Problem statement.
Print the line containing "(323, 87) = (686, 185): yellow" and each line after it to the end of the material below. Print nothing else.

Raw data.
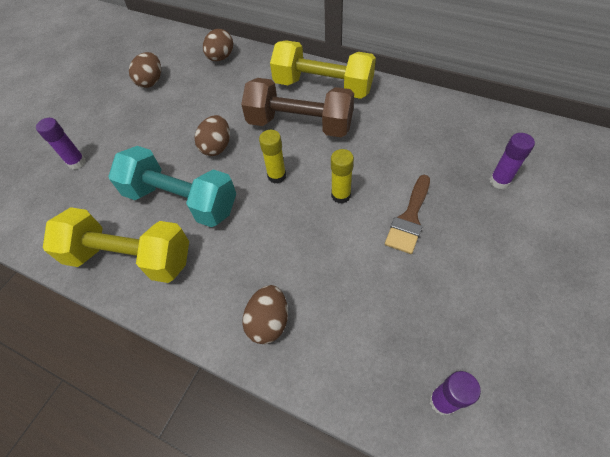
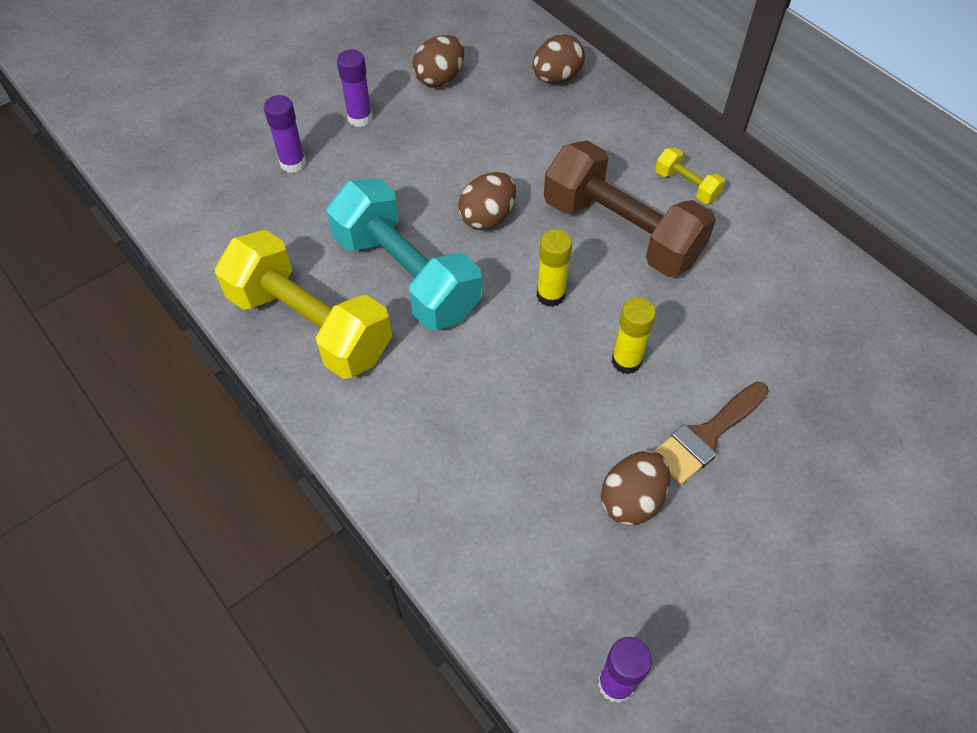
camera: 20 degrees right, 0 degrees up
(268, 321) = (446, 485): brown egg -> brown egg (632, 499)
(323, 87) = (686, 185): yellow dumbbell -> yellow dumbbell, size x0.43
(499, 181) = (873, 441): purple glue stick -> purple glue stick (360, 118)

Response.
(323, 87) = (686, 185): yellow dumbbell -> yellow dumbbell, size x0.43
(499, 181) = (873, 441): purple glue stick -> purple glue stick (360, 118)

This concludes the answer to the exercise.